WORK REQUEST
The answer is to be the data that follows, transcribed exactly, minus its pictures.

SUPPLIED INFORMATION
________________

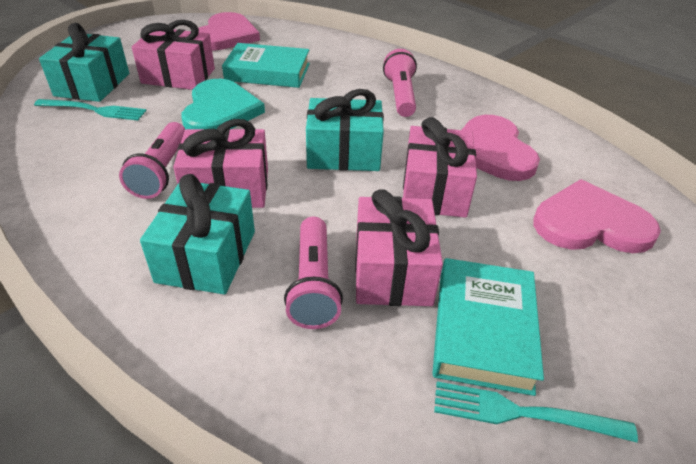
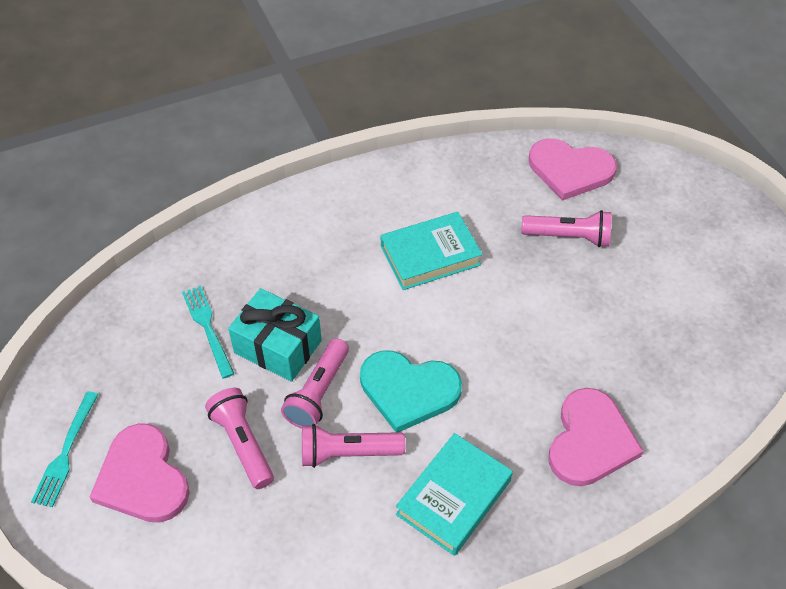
pink flashlight: 3 -> 4
pink gift: 4 -> 0
turquoise gift: 3 -> 1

________________

RESULT OF THIS EXERCISE
pink flashlight: 3 -> 4
pink gift: 4 -> 0
turquoise gift: 3 -> 1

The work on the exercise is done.